***** MATERIAL PROVIDED *****

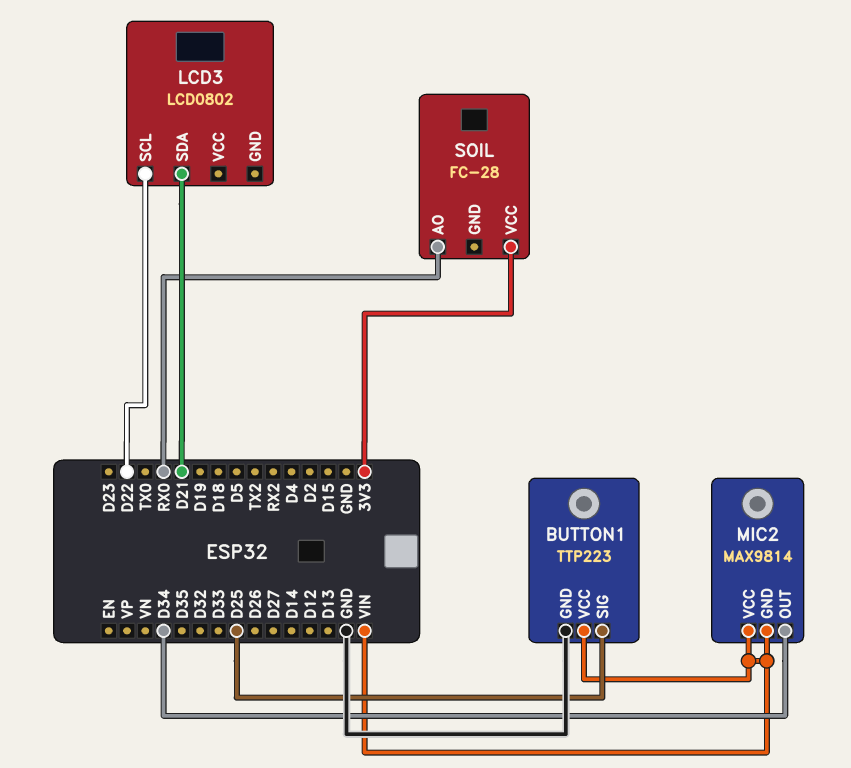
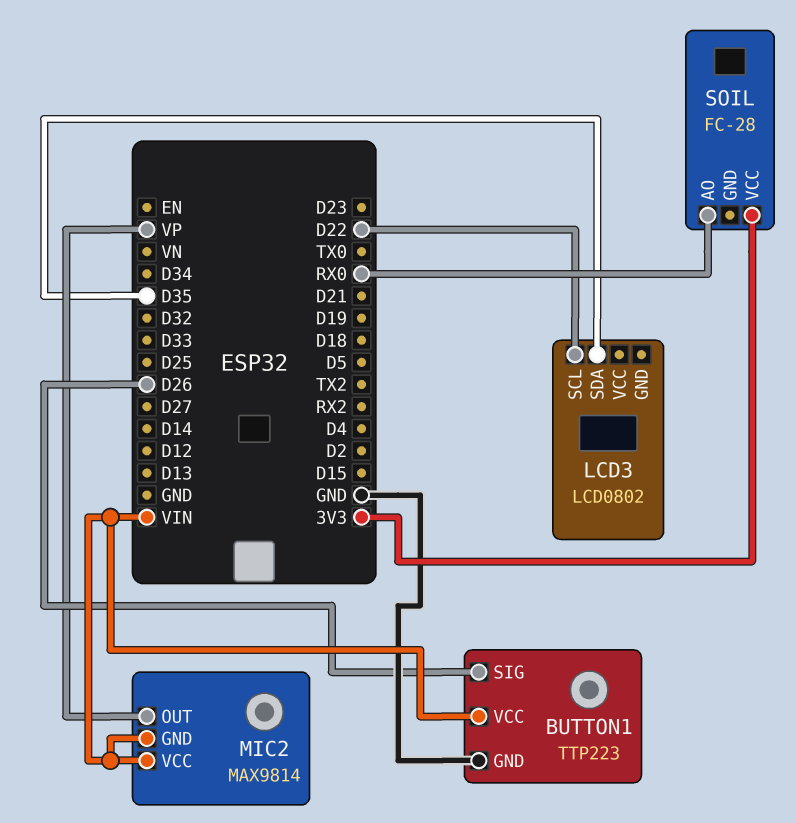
BUTTON1 pin SIG: D25 -> D26
LCD3 pin SDA: D21 -> D35
MIC2 pin OUT: D34 -> VP

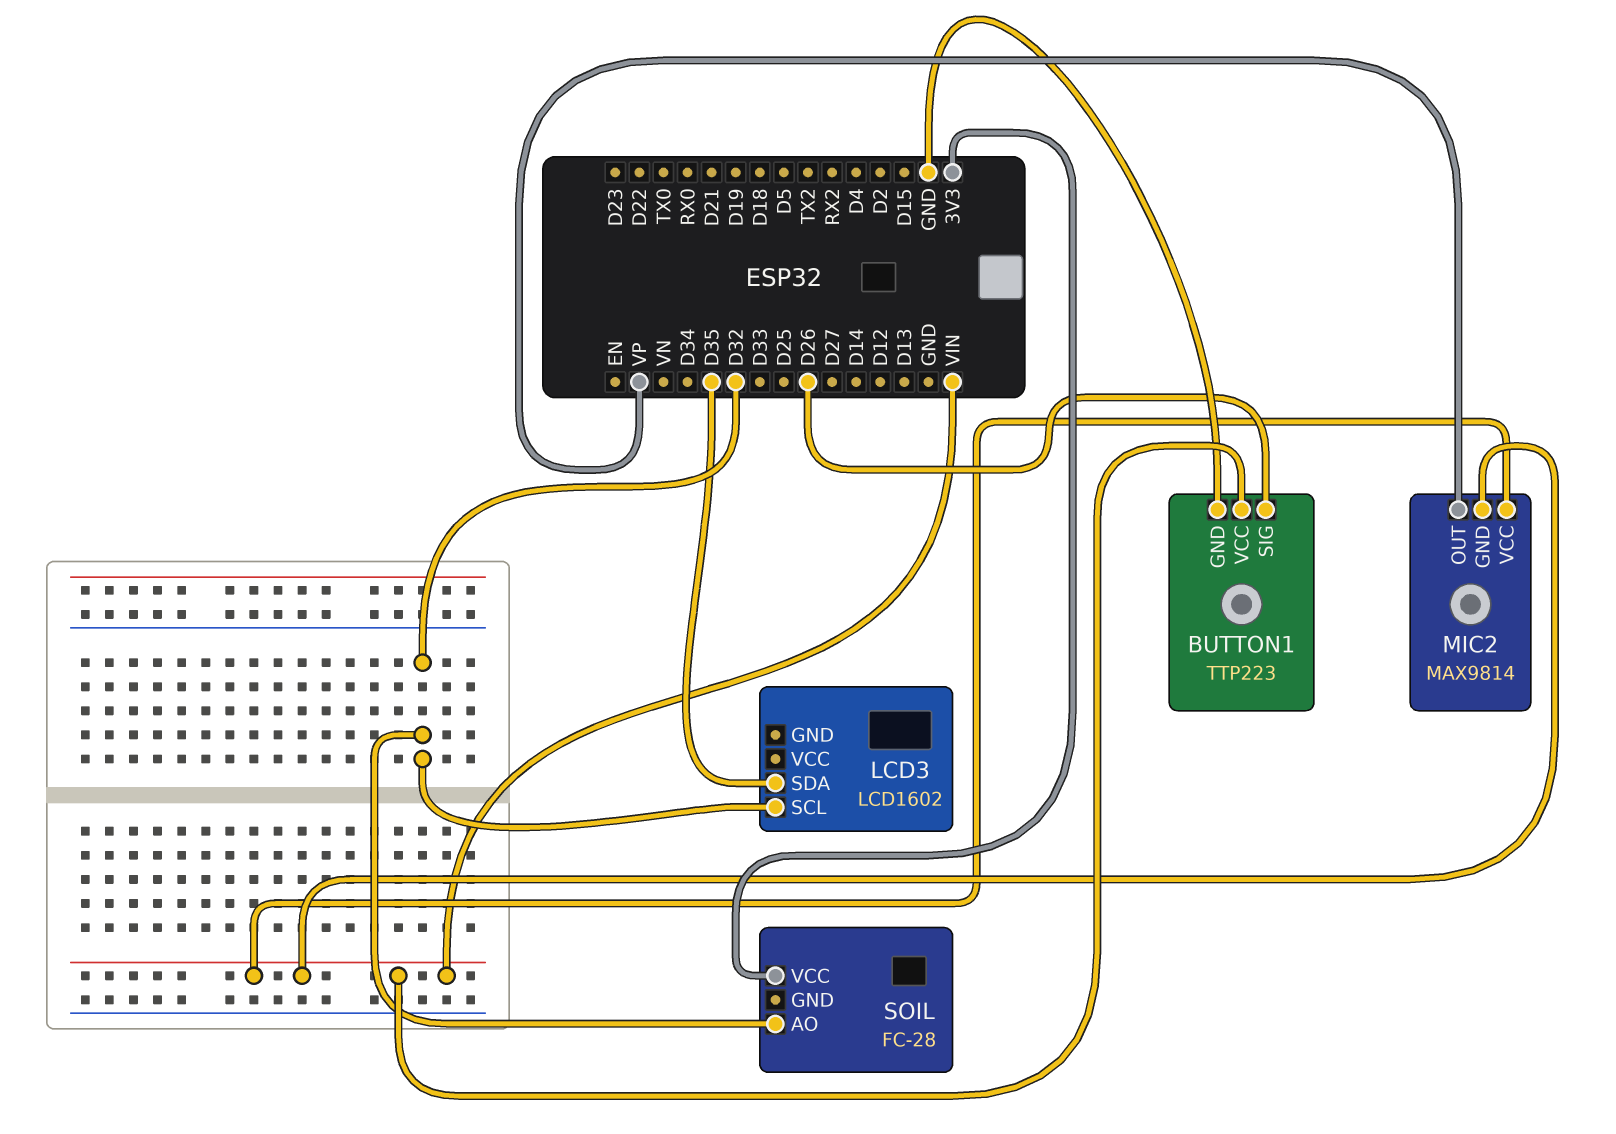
LCD3: LCD0802 -> LCD1602
LCD3 pin SCL: D22 -> D32
SOIL pin AO: RX0 -> D32

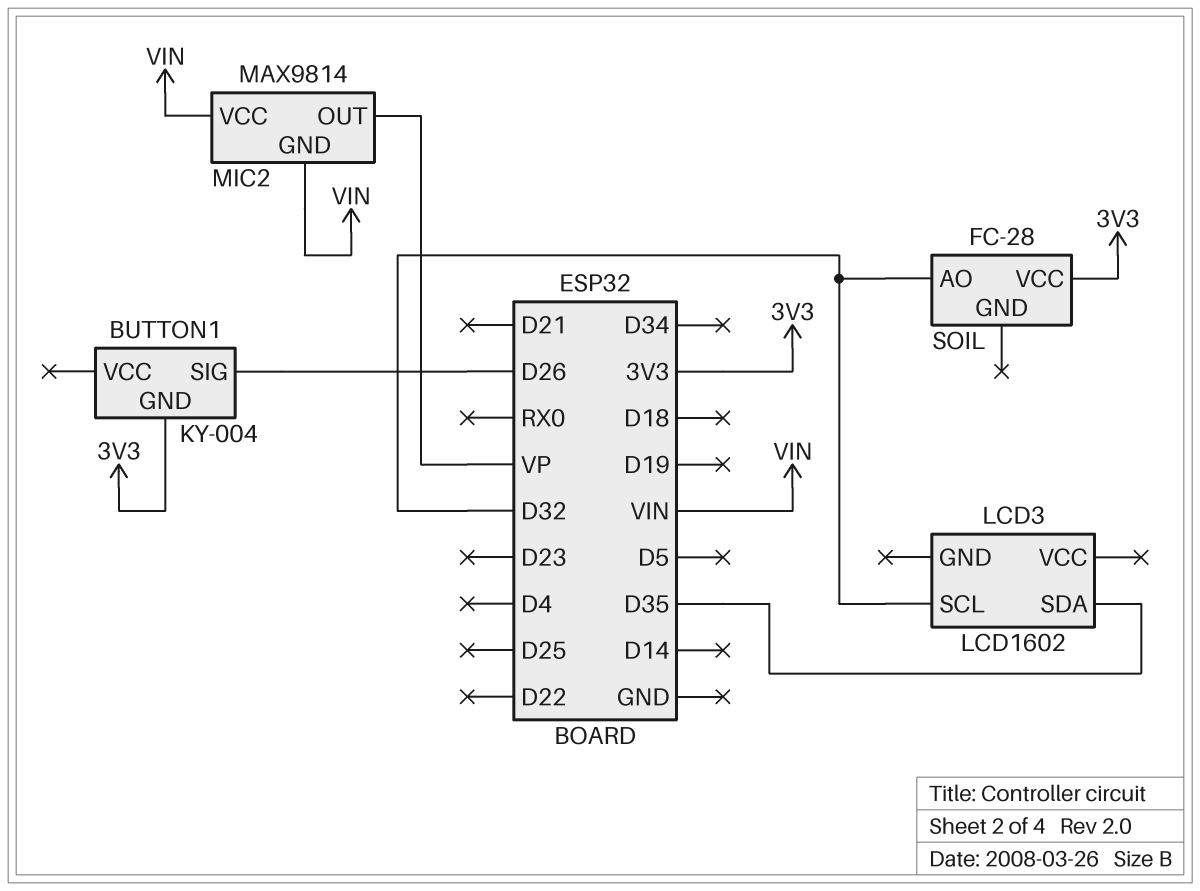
BUTTON1: TTP223 -> KY-004
BUTTON1 pin GND: GND -> 3V3
BUTTON1 pin VCC: VIN -> none

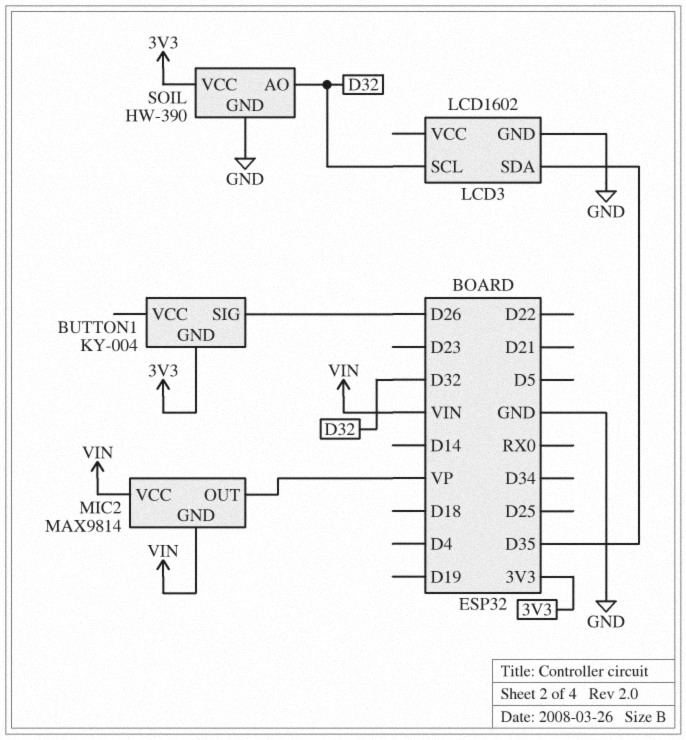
LCD3 pin GND: none -> GND
SOIL: FC-28 -> HW-390
SOIL pin GND: none -> GND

*****

REQUIRED WORK: Without including the pictures, reproduce all entries exactly.

OUTPUT FOR THIS TASK:
BUTTON1 pin SIG: D25 -> D26
LCD3 pin SDA: D21 -> D35
MIC2 pin OUT: D34 -> VP

LCD3: LCD0802 -> LCD1602
LCD3 pin SCL: D22 -> D32
SOIL pin AO: RX0 -> D32

BUTTON1: TTP223 -> KY-004
BUTTON1 pin GND: GND -> 3V3
BUTTON1 pin VCC: VIN -> none

LCD3 pin GND: none -> GND
SOIL: FC-28 -> HW-390
SOIL pin GND: none -> GND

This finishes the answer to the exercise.